▸ **Exercise requirements**
In the entries that follow, the first line to write out is the one containing "JP102 pin 1: VCC -> 0V", and the last is the one containing "R11: 1.5k (5V, N29) -> 620 (5V, N29)". Reproduce that stretch exactly, with nothing before or after it.

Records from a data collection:

+-------+

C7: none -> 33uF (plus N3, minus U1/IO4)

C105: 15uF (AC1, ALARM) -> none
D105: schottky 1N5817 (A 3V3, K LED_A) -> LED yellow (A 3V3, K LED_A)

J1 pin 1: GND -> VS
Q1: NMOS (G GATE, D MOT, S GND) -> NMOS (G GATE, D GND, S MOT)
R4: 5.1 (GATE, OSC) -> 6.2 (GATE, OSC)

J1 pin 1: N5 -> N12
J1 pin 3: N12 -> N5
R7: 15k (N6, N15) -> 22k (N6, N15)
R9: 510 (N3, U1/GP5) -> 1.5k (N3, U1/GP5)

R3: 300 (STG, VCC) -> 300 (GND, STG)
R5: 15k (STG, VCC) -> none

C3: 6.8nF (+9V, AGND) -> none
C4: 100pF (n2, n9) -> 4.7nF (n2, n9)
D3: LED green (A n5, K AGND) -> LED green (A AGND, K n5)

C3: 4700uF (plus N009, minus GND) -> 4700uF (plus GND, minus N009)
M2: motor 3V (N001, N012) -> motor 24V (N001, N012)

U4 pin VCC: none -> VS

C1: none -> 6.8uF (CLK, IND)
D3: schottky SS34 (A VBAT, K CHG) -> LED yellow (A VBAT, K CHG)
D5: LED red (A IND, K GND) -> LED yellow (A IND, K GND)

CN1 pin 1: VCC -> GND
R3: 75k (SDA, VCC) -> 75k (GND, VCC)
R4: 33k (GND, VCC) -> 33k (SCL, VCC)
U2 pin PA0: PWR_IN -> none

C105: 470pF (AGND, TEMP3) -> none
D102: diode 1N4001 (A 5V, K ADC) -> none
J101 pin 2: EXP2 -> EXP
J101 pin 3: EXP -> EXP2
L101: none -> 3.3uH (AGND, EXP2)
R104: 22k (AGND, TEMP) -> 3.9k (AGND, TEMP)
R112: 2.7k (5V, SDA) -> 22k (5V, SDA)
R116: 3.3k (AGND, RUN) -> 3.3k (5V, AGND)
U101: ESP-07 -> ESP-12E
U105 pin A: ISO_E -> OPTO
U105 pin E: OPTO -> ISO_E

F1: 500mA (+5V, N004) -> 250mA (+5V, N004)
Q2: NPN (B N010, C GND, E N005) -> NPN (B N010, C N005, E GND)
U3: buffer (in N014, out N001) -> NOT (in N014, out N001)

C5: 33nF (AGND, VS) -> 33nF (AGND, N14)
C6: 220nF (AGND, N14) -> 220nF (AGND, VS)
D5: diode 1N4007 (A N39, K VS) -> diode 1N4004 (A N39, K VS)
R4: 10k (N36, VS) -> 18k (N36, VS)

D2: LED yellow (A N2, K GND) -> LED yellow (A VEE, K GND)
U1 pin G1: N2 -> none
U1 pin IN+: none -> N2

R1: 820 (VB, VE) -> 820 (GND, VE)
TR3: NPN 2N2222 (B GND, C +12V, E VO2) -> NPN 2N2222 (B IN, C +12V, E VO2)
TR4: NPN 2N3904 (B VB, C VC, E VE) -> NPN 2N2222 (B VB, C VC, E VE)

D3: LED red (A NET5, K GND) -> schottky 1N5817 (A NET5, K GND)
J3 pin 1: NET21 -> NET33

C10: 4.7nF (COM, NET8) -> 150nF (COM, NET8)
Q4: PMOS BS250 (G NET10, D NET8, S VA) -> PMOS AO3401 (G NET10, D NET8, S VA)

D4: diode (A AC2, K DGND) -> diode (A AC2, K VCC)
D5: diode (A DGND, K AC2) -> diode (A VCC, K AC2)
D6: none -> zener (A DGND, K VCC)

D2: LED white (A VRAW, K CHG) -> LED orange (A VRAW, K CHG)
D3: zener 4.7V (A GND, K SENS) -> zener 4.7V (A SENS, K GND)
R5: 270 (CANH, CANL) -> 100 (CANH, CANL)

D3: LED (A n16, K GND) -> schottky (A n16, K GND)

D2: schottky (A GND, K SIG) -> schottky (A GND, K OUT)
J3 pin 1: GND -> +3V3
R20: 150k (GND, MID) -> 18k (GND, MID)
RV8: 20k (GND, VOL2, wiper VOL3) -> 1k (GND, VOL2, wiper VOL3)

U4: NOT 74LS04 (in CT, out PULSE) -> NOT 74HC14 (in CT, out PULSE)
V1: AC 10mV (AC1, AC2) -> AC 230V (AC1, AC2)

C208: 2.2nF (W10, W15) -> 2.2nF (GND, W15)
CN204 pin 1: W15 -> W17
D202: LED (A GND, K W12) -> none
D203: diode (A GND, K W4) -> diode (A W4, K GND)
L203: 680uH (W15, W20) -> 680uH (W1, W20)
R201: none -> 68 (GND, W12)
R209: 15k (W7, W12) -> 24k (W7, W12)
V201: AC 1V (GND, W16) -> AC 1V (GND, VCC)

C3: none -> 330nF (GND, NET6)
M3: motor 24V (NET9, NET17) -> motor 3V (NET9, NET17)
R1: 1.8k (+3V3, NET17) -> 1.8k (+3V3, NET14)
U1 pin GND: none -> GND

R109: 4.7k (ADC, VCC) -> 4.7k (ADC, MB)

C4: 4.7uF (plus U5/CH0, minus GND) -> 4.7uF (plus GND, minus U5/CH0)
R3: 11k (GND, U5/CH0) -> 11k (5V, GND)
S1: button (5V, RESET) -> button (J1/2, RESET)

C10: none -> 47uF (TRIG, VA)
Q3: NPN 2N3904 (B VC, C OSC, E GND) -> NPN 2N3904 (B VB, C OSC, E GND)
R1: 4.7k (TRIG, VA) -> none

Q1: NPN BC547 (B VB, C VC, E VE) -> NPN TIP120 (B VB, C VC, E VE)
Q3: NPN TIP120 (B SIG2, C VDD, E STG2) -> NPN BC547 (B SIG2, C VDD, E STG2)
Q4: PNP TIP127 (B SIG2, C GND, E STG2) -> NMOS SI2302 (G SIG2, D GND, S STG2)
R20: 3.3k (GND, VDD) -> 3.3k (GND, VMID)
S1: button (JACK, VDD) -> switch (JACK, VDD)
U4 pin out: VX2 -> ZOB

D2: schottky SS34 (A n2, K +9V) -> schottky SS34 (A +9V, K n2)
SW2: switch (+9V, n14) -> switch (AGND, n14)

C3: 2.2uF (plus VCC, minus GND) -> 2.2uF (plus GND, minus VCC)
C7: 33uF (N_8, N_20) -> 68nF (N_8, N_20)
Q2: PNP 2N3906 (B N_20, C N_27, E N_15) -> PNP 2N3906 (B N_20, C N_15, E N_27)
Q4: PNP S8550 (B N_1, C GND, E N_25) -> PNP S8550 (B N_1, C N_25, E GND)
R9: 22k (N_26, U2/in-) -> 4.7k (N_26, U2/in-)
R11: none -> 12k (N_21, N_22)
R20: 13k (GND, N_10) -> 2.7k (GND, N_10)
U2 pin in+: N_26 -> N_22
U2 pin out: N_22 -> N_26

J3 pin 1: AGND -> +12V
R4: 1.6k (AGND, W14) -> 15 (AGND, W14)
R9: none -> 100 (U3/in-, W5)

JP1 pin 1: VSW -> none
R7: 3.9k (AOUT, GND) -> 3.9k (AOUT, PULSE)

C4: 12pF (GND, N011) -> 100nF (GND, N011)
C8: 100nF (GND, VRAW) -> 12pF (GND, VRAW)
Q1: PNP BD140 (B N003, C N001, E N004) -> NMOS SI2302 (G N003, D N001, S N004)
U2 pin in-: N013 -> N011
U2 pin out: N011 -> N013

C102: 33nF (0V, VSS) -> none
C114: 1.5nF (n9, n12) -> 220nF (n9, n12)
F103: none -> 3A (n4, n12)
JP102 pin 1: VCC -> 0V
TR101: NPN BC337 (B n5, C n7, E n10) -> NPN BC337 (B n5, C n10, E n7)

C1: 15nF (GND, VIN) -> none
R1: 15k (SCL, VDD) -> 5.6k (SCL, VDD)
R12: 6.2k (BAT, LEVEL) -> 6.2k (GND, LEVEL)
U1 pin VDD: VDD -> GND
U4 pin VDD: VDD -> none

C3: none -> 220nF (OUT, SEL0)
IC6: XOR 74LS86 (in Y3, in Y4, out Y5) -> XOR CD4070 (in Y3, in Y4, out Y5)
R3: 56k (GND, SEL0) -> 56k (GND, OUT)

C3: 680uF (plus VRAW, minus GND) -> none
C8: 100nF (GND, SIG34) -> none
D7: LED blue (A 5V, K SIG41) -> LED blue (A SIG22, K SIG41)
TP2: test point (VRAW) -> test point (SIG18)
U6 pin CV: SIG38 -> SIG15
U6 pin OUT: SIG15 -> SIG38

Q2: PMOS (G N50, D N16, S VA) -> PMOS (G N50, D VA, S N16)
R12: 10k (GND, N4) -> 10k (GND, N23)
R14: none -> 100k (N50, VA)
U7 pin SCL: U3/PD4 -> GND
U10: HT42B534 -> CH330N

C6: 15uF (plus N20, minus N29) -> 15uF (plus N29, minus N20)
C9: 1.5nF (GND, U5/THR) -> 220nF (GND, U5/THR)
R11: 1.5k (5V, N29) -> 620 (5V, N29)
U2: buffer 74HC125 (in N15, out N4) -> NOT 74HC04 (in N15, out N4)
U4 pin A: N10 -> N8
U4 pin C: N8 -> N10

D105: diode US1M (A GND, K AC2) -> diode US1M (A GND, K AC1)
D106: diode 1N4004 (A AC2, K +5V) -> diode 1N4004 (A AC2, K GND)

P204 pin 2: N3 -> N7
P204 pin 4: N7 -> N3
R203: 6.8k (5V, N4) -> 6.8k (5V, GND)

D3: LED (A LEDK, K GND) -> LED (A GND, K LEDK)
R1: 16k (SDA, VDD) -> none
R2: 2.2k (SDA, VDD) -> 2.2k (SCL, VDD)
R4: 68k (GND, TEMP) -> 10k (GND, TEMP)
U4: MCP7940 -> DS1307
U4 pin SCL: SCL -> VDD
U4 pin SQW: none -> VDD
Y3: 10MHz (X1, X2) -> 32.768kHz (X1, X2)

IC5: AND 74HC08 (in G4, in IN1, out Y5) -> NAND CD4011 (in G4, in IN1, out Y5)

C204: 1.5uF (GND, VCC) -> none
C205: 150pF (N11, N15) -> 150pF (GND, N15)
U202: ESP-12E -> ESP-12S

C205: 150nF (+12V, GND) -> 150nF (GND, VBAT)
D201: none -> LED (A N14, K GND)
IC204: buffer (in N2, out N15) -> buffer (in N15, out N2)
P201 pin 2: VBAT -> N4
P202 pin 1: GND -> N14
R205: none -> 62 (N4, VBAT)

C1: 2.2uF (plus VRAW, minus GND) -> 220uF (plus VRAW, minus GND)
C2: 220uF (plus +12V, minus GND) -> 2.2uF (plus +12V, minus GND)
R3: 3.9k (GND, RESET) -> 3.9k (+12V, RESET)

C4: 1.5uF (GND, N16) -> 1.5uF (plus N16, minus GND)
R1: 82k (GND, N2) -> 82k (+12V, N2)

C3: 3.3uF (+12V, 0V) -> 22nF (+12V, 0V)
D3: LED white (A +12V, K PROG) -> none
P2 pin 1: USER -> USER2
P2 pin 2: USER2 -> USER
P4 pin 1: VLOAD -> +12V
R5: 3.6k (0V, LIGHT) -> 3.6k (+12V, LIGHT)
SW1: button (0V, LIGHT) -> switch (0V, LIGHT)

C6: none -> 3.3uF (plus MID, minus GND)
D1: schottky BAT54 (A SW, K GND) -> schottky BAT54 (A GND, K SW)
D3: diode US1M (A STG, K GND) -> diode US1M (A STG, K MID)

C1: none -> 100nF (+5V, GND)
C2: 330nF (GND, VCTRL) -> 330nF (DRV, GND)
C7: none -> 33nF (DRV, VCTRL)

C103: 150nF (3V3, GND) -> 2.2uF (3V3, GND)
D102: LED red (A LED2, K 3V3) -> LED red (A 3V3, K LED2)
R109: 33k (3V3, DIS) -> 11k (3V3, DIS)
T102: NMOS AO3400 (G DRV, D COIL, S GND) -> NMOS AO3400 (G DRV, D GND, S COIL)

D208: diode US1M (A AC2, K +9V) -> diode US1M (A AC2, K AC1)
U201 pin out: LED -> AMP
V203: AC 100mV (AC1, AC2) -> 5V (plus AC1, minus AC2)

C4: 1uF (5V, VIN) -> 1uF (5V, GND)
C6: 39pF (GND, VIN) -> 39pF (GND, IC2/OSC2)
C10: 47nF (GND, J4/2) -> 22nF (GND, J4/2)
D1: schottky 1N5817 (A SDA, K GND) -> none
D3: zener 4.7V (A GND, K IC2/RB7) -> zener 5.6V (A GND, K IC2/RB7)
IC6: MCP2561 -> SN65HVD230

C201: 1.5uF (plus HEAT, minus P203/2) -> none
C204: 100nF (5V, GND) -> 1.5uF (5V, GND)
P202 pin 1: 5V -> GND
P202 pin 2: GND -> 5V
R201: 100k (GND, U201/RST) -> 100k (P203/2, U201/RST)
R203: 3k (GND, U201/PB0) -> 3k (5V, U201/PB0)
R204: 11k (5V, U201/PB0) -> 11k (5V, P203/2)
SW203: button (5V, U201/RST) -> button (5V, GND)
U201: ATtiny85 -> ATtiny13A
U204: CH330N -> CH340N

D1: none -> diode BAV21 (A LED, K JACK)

+-------+

▸ **Exercise output**
JP102 pin 1: VCC -> 0V
TR101: NPN BC337 (B n5, C n7, E n10) -> NPN BC337 (B n5, C n10, E n7)

C1: 15nF (GND, VIN) -> none
R1: 15k (SCL, VDD) -> 5.6k (SCL, VDD)
R12: 6.2k (BAT, LEVEL) -> 6.2k (GND, LEVEL)
U1 pin VDD: VDD -> GND
U4 pin VDD: VDD -> none

C3: none -> 220nF (OUT, SEL0)
IC6: XOR 74LS86 (in Y3, in Y4, out Y5) -> XOR CD4070 (in Y3, in Y4, out Y5)
R3: 56k (GND, SEL0) -> 56k (GND, OUT)

C3: 680uF (plus VRAW, minus GND) -> none
C8: 100nF (GND, SIG34) -> none
D7: LED blue (A 5V, K SIG41) -> LED blue (A SIG22, K SIG41)
TP2: test point (VRAW) -> test point (SIG18)
U6 pin CV: SIG38 -> SIG15
U6 pin OUT: SIG15 -> SIG38

Q2: PMOS (G N50, D N16, S VA) -> PMOS (G N50, D VA, S N16)
R12: 10k (GND, N4) -> 10k (GND, N23)
R14: none -> 100k (N50, VA)
U7 pin SCL: U3/PD4 -> GND
U10: HT42B534 -> CH330N

C6: 15uF (plus N20, minus N29) -> 15uF (plus N29, minus N20)
C9: 1.5nF (GND, U5/THR) -> 220nF (GND, U5/THR)
R11: 1.5k (5V, N29) -> 620 (5V, N29)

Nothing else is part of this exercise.